Word for word, print each record, dropping any image it holds.

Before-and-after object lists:
----------------------------------------

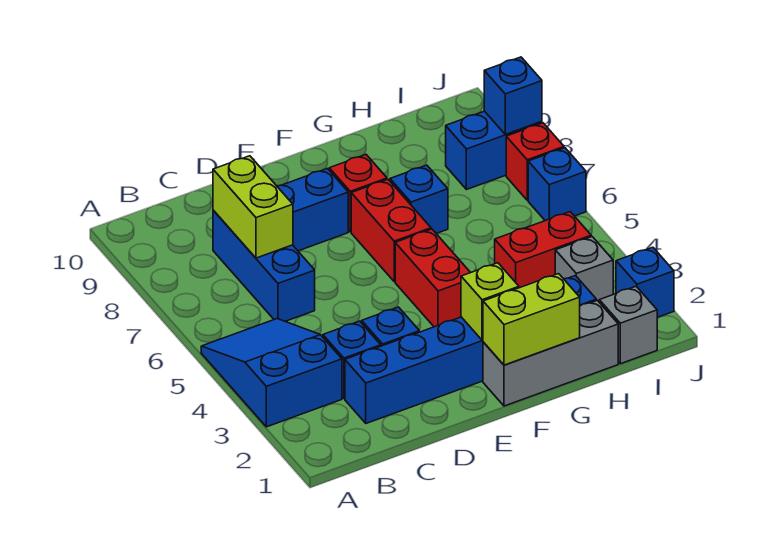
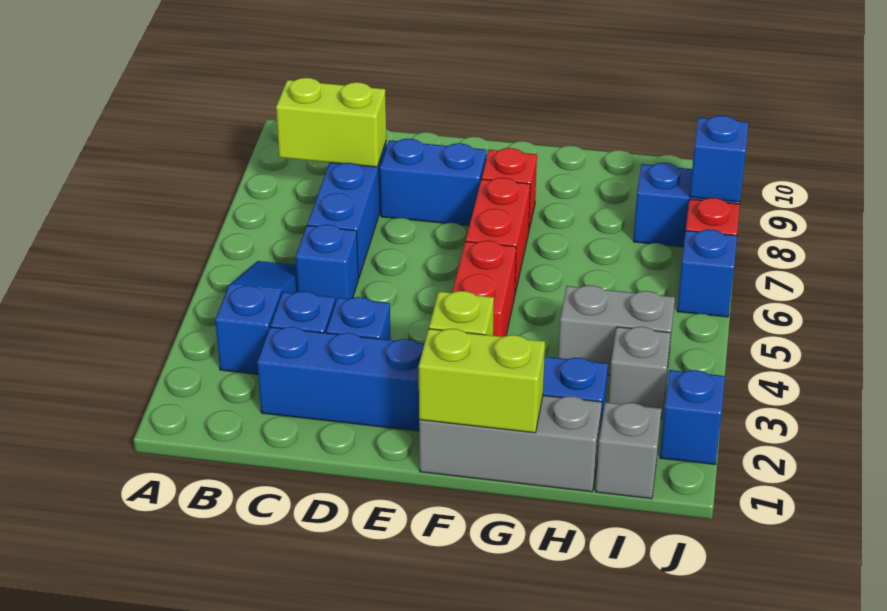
blue slope A3:B5 level 1 top 3 -> blue slope B3:B5 level 1 top 3
lime brick C7:C8 level 2 -> lime brick B8:C8 level 2
blue brick G7 level 1 -> blue brick C5 level 1
red brick H4:I4 level 1 -> grey brick H4:I4 level 1

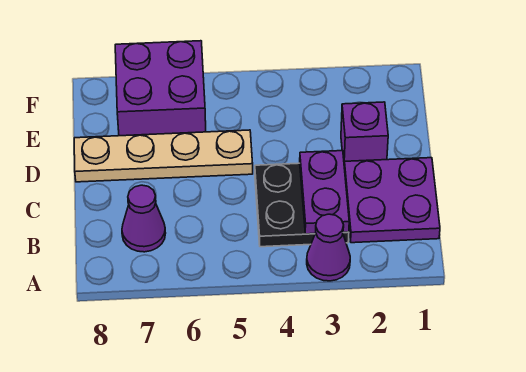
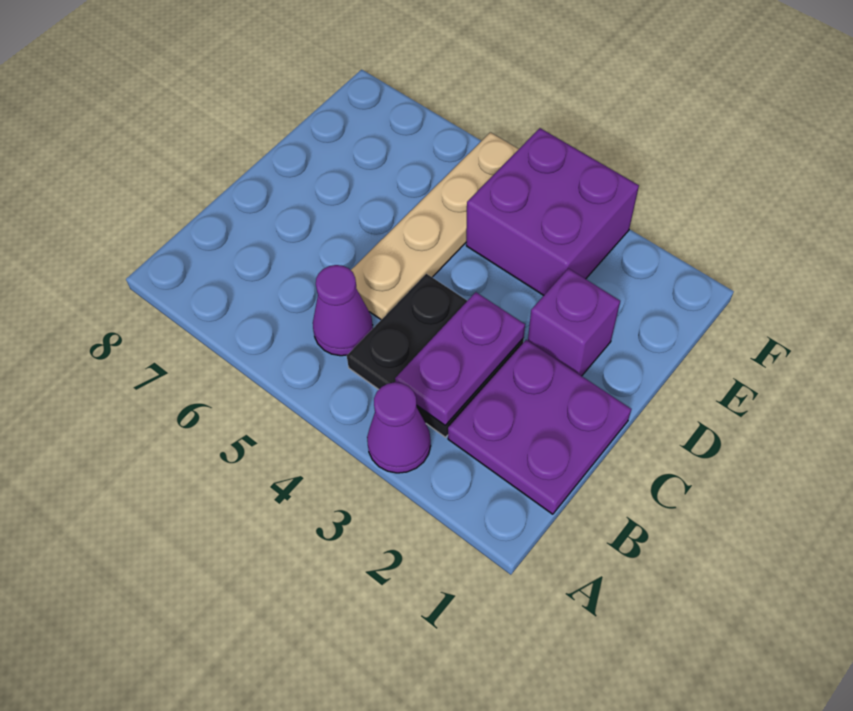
purple cone B7 level 1 -> purple cone B5 level 1
tan plate D5:D8 level 1 -> tan plate C5:F5 level 1
purple brick E6:F7 level 1 -> purple brick E3:F4 level 1

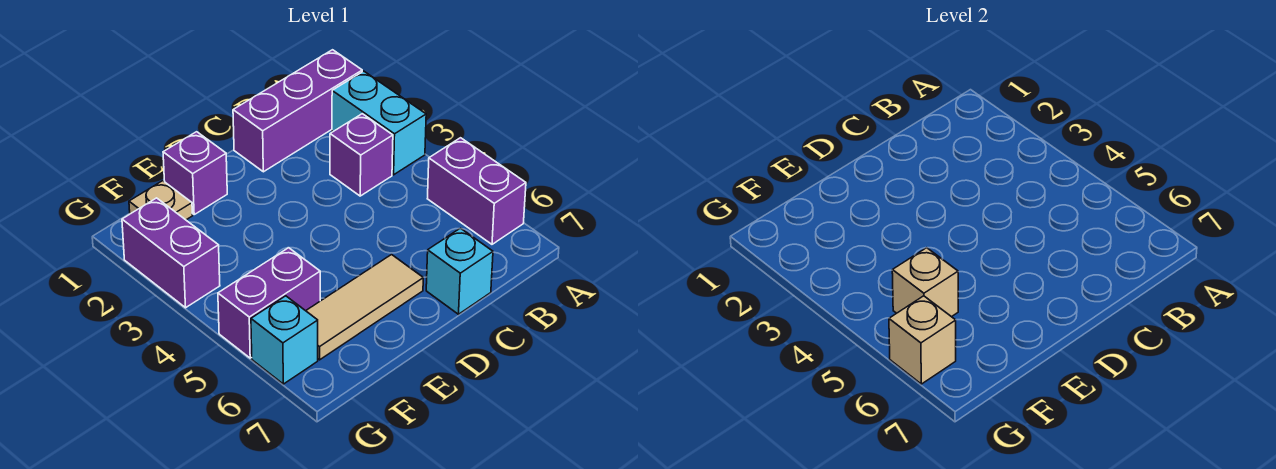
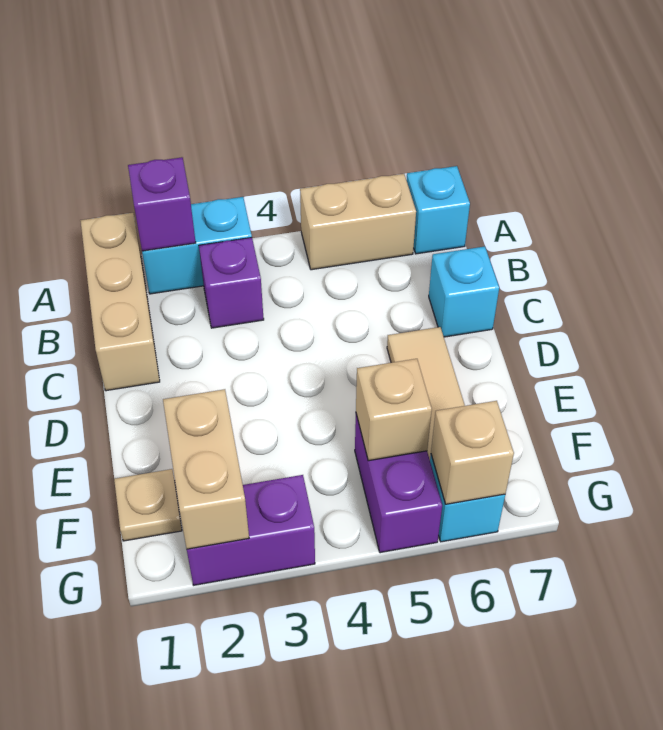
purple brick A1:C1 level 1 -> tan brick A1:C1 level 1
purple brick A5:A6 level 1 -> tan brick A5:A6 level 1
none -> cyan brick A7 level 1
purple brick E1 level 1 -> purple brick A2 level 2
none -> tan brick F2:G2 level 2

----------------------------------------

Task solution:
blue slope A3:B5 level 1 top 3 -> blue slope B3:B5 level 1 top 3
lime brick C7:C8 level 2 -> lime brick B8:C8 level 2
blue brick G7 level 1 -> blue brick C5 level 1
red brick H4:I4 level 1 -> grey brick H4:I4 level 1

purple cone B7 level 1 -> purple cone B5 level 1
tan plate D5:D8 level 1 -> tan plate C5:F5 level 1
purple brick E6:F7 level 1 -> purple brick E3:F4 level 1

purple brick A1:C1 level 1 -> tan brick A1:C1 level 1
purple brick A5:A6 level 1 -> tan brick A5:A6 level 1
none -> cyan brick A7 level 1
purple brick E1 level 1 -> purple brick A2 level 2
none -> tan brick F2:G2 level 2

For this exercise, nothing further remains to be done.